■ **TO DO**: Rewrite the records below, putting "crayon" wherever "pencil" appears and keeping everything else the same.

■ **RECORDS**:
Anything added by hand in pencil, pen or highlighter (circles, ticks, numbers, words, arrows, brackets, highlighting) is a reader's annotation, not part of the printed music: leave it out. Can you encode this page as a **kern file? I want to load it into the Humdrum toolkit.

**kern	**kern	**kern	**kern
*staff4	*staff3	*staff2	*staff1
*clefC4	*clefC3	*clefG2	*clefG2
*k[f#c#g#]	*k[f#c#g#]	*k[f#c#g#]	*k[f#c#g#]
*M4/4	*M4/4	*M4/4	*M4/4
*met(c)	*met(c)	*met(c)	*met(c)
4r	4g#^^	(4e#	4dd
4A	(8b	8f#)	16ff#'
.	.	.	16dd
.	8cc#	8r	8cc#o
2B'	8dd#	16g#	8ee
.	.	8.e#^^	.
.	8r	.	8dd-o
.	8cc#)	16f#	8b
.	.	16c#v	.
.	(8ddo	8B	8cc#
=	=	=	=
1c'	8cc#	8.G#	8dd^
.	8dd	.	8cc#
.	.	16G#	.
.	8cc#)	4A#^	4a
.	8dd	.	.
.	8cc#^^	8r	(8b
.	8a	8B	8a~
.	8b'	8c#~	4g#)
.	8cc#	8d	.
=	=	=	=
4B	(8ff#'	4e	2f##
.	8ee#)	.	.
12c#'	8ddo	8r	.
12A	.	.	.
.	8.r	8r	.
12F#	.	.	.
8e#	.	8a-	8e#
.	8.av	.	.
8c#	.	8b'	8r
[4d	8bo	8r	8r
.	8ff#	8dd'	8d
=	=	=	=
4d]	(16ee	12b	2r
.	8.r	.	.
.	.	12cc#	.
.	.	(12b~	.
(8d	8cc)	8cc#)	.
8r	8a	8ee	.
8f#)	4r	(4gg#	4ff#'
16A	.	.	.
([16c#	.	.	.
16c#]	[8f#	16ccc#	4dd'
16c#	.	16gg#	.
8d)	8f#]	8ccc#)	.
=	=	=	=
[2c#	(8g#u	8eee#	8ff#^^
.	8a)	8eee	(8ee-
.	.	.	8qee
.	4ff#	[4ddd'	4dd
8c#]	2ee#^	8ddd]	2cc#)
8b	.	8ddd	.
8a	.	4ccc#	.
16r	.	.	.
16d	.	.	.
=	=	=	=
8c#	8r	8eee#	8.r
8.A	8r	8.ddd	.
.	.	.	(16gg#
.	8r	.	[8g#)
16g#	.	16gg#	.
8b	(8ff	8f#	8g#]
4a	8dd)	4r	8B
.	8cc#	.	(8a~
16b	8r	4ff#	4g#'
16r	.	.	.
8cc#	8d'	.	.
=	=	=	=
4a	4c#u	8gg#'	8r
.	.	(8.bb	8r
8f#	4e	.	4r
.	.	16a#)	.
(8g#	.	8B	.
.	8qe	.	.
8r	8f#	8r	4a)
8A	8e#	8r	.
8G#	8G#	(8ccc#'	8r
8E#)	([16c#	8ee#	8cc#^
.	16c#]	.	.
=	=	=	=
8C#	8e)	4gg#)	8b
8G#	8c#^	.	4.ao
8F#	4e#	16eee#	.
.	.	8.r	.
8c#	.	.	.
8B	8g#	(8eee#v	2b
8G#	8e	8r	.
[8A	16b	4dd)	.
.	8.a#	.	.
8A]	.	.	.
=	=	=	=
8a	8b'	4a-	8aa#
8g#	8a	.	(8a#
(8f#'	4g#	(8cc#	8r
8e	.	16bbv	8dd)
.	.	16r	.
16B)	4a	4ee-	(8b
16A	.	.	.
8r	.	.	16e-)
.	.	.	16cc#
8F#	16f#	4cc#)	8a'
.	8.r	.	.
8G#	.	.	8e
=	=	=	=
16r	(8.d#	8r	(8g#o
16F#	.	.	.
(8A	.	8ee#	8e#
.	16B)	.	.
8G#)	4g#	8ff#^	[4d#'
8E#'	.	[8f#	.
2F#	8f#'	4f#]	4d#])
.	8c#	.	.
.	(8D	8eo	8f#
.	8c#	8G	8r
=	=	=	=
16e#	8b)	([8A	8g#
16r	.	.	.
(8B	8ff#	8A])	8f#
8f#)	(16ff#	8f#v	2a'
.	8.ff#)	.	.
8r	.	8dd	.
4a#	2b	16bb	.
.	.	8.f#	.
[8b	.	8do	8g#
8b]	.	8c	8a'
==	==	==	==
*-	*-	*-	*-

■ **PROBLEM SOLUTION**:
Anything added by hand in crayon, pen or highlighter (circles, ticks, numbers, words, arrows, brackets, highlighting) is a reader's annotation, not part of the printed music: leave it out. Can you encode this page as a **kern file? I want to load it into the Humdrum toolkit.

**kern	**kern	**kern	**kern
*staff4	*staff3	*staff2	*staff1
*clefC4	*clefC3	*clefG2	*clefG2
*k[f#c#g#]	*k[f#c#g#]	*k[f#c#g#]	*k[f#c#g#]
*M4/4	*M4/4	*M4/4	*M4/4
*met(c)	*met(c)	*met(c)	*met(c)
4r	4g#^^	(4e#	4dd
4A	(8b	8f#)	16ff#'
.	.	.	16dd
.	8cc#	8r	8cc#o
2B'	8dd#	16g#	8ee
.	.	8.e#^^	.
.	8r	.	8dd-o
.	8cc#)	16f#	8b
.	.	16c#v	.
.	(8ddo	8B	8cc#
=	=	=	=
1c'	8cc#	8.G#	8dd^
.	8dd	.	8cc#
.	.	16G#	.
.	8cc#)	4A#^	4a
.	8dd	.	.
.	8cc#^^	8r	(8b
.	8a	8B	8a~
.	8b'	8c#~	4g#)
.	8cc#	8d	.
=	=	=	=
4B	(8ff#'	4e	2f##
.	8ee#)	.	.
12c#'	8ddo	8r	.
12A	.	.	.
.	8.r	8r	.
12F#	.	.	.
8e#	.	8a-	8e#
.	8.av	.	.
8c#	.	8b'	8r
[4d	8bo	8r	8r
.	8ff#	8dd'	8d
=	=	=	=
4d]	(16ee	12b	2r
.	8.r	.	.
.	.	12cc#	.
.	.	(12b~	.
(8d	8cc)	8cc#)	.
8r	8a	8ee	.
8f#)	4r	(4gg#	4ff#'
16A	.	.	.
([16c#	.	.	.
16c#]	[8f#	16ccc#	4dd'
16c#	.	16gg#	.
8d)	8f#]	8ccc#)	.
=	=	=	=
[2c#	(8g#u	8eee#	8ff#^^
.	8a)	8eee	(8ee-
.	.	.	8qee
.	4ff#	[4ddd'	4dd
8c#]	2ee#^	8ddd]	2cc#)
8b	.	8ddd	.
8a	.	4ccc#	.
16r	.	.	.
16d	.	.	.
=	=	=	=
8c#	8r	8eee#	8.r
8.A	8r	8.ddd	.
.	.	.	(16gg#
.	8r	.	[8g#)
16g#	.	16gg#	.
8b	(8ff	8f#	8g#]
4a	8dd)	4r	8B
.	8cc#	.	(8a~
16b	8r	4ff#	4g#'
16r	.	.	.
8cc#	8d'	.	.
=	=	=	=
4a	4c#u	8gg#'	8r
.	.	(8.bb	8r
8f#	4e	.	4r
.	.	16a#)	.
(8g#	.	8B	.
.	8qe	.	.
8r	8f#	8r	4a)
8A	8e#	8r	.
8G#	8G#	(8ccc#'	8r
8E#)	([16c#	8ee#	8cc#^
.	16c#]	.	.
=	=	=	=
8C#	8e)	4gg#)	8b
8G#	8c#^	.	4.ao
8F#	4e#	16eee#	.
.	.	8.r	.
8c#	.	.	.
8B	8g#	(8eee#v	2b
8G#	8e	8r	.
[8A	16b	4dd)	.
.	8.a#	.	.
8A]	.	.	.
=	=	=	=
8a	8b'	4a-	8aa#
8g#	8a	.	(8a#
(8f#'	4g#	(8cc#	8r
8e	.	16bbv	8dd)
.	.	16r	.
16B)	4a	4ee-	(8b
16A	.	.	.
8r	.	.	16e-)
.	.	.	16cc#
8F#	16f#	4cc#)	8a'
.	8.r	.	.
8G#	.	.	8e
=	=	=	=
16r	(8.d#	8r	(8g#o
16F#	.	.	.
(8A	.	8ee#	8e#
.	16B)	.	.
8G#)	4g#	8ff#^	[4d#'
8E#'	.	[8f#	.
2F#	8f#'	4f#]	4d#])
.	8c#	.	.
.	(8D	8eo	8f#
.	8c#	8G	8r
=	=	=	=
16e#	8b)	([8A	8g#
16r	.	.	.
(8B	8ff#	8A])	8f#
8f#)	(16ff#	8f#v	2a'
.	8.ff#)	.	.
8r	.	8dd	.
4a#	2b	16bb	.
.	.	8.f#	.
[8b	.	8do	8g#
8b]	.	8c	8a'
==	==	==	==
*-	*-	*-	*-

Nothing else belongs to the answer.